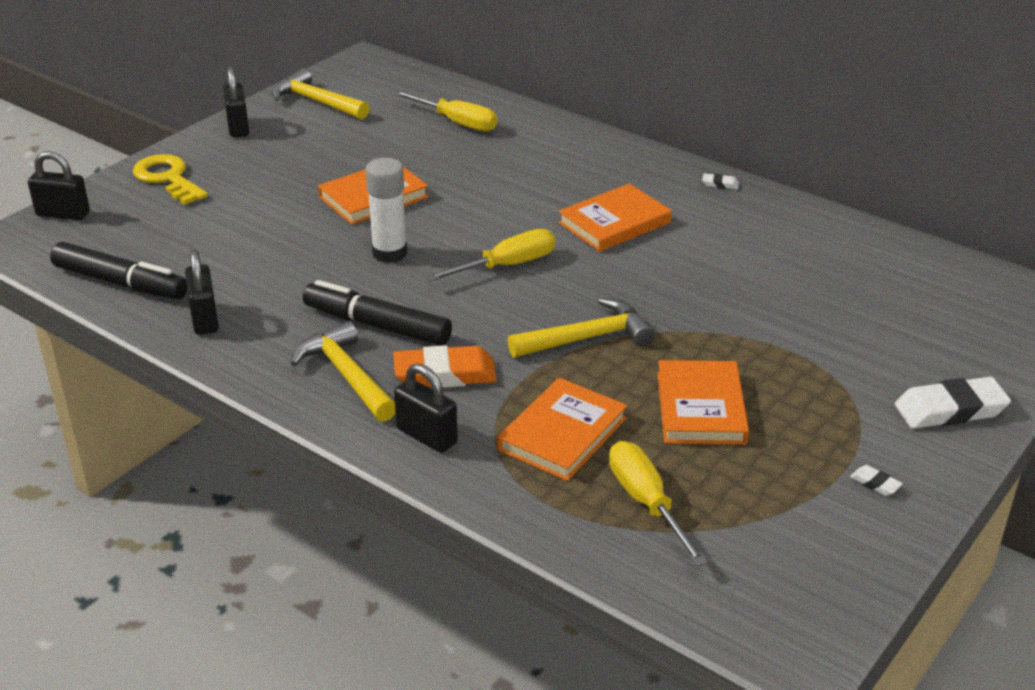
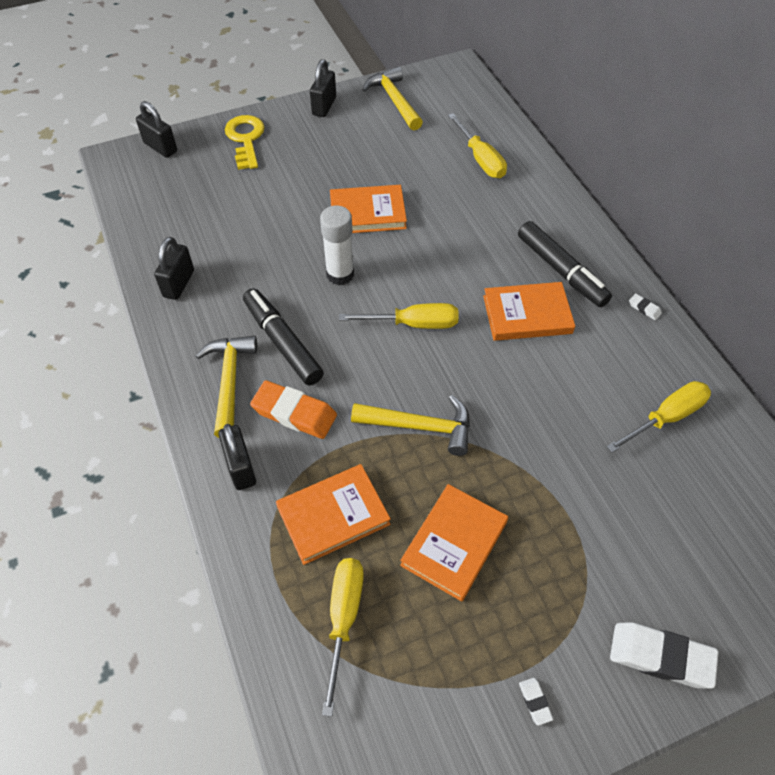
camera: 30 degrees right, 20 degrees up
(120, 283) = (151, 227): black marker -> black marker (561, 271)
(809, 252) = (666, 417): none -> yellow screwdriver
......
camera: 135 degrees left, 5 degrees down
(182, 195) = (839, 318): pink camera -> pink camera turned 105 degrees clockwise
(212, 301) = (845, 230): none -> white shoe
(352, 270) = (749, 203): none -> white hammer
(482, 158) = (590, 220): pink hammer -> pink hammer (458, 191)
......
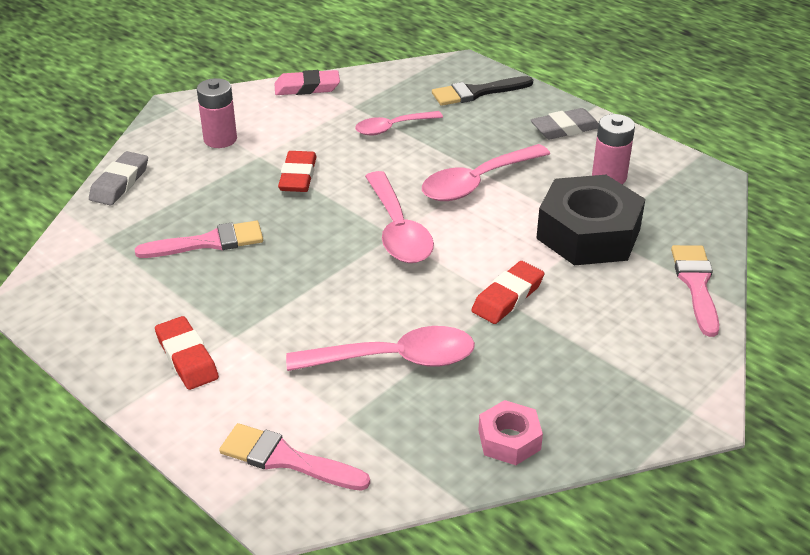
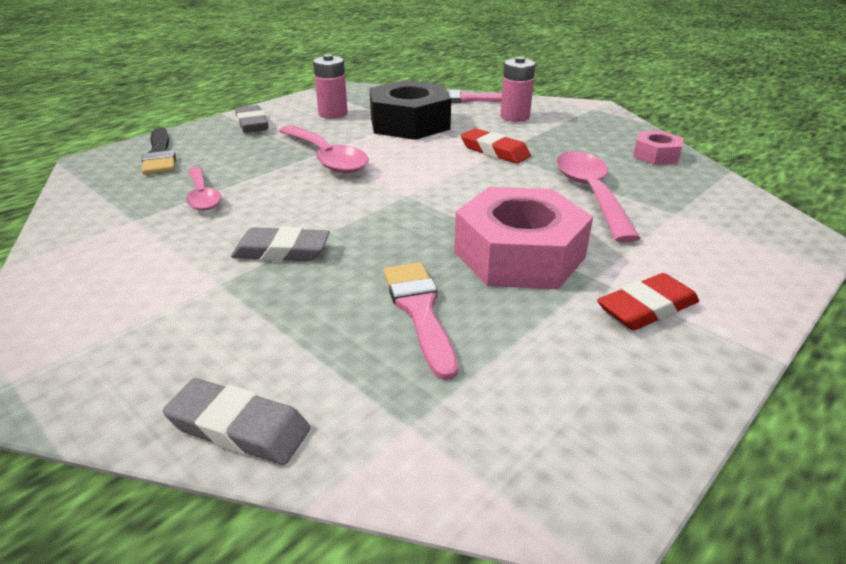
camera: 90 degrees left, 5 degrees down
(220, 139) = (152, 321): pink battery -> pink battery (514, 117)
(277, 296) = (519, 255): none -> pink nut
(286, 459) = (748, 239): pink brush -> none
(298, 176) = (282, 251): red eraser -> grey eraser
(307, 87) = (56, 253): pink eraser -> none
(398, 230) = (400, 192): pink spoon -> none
......
### Task statement
Could you retype exactly the lines above, starting at the line that contains "camera: 90 degrees left, 5 degrees down" and ending at the line that contains "(398, 230) = (400, 192): pink spoon -> none", and nothing more?

### Your response
camera: 90 degrees left, 5 degrees down
(220, 139) = (152, 321): pink battery -> pink battery (514, 117)
(277, 296) = (519, 255): none -> pink nut
(286, 459) = (748, 239): pink brush -> none
(298, 176) = (282, 251): red eraser -> grey eraser
(307, 87) = (56, 253): pink eraser -> none
(398, 230) = (400, 192): pink spoon -> none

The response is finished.